= Object state comparisons =

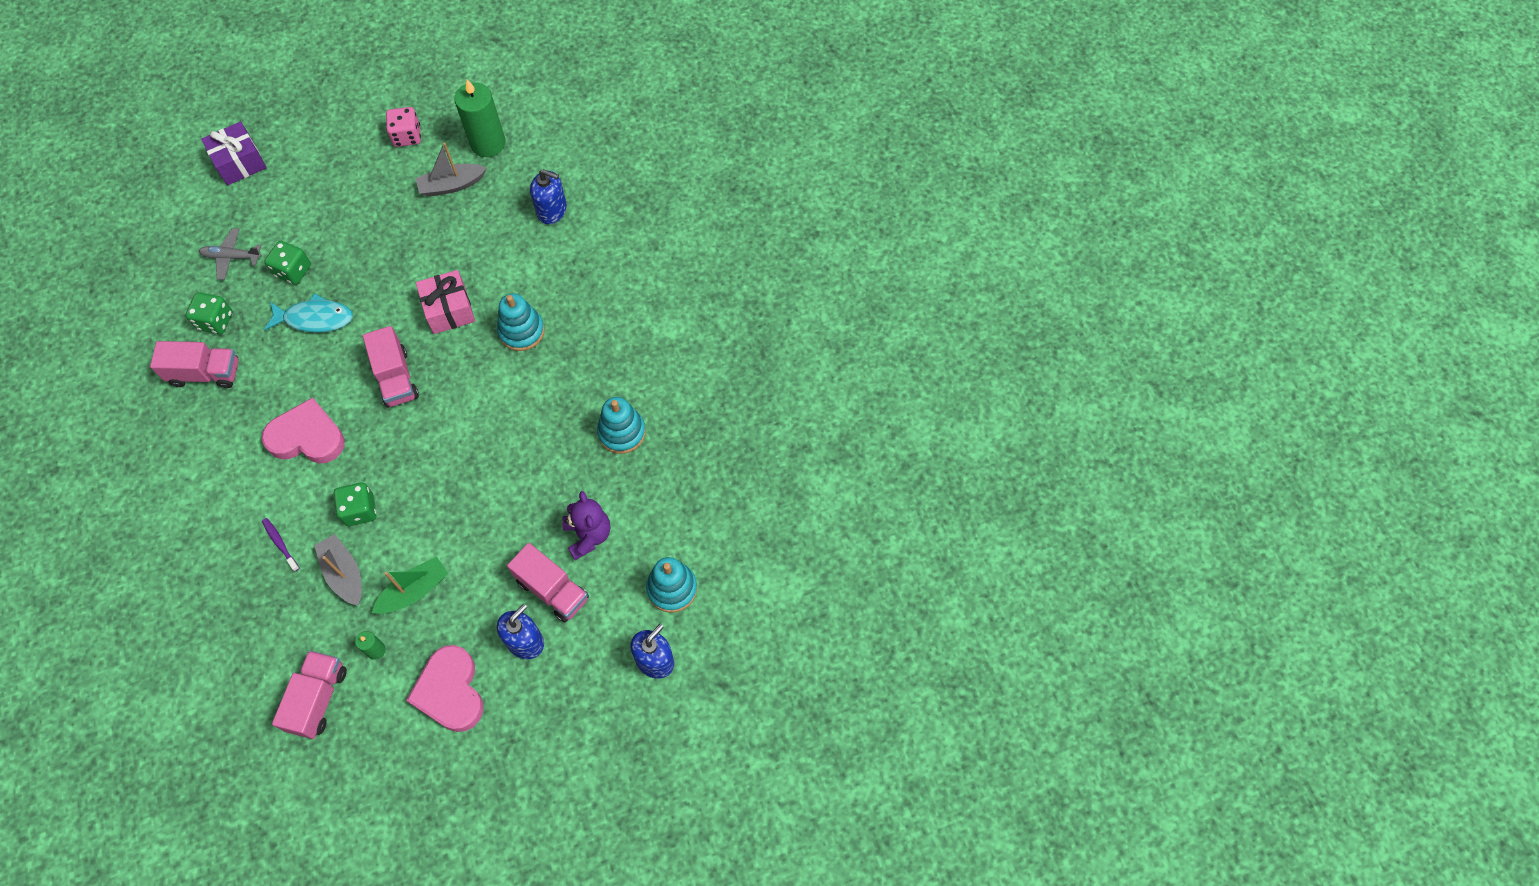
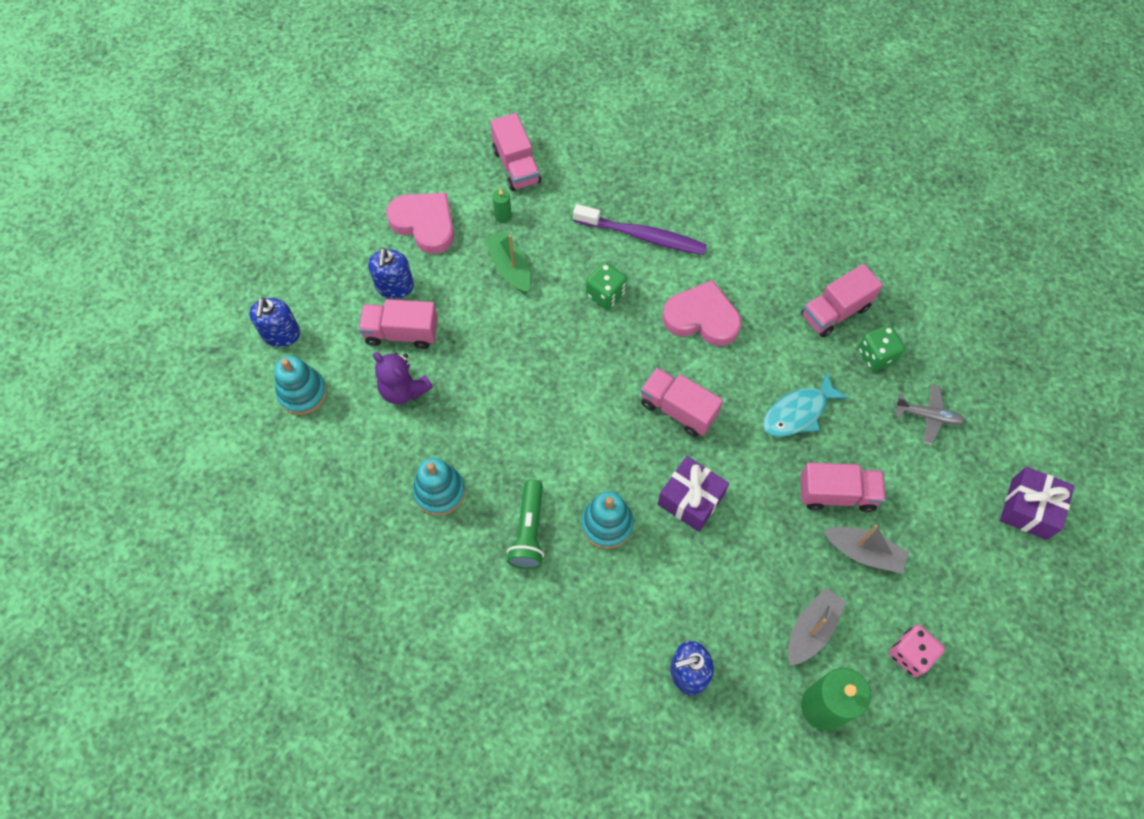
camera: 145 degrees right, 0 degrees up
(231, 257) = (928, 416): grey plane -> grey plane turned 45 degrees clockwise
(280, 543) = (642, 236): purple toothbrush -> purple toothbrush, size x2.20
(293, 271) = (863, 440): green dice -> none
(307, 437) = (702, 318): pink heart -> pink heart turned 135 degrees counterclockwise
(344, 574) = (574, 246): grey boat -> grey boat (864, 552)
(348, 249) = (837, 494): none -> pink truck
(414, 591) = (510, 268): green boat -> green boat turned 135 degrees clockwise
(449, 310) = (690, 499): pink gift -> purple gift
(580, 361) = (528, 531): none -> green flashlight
...
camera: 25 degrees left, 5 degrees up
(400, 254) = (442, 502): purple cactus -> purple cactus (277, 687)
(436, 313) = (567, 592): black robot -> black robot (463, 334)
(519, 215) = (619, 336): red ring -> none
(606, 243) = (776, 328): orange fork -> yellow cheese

= DIRECTIVE =
Repeat exactly the lines above from the one with "(519, 215) = (619, 336): red ring -> none" up to and including the one with "(606, 243) = (776, 328): orange". No other line belongs in the reply.

= RESPONSE TO THIS TASK =
(519, 215) = (619, 336): red ring -> none
(606, 243) = (776, 328): orange fork -> yellow cheese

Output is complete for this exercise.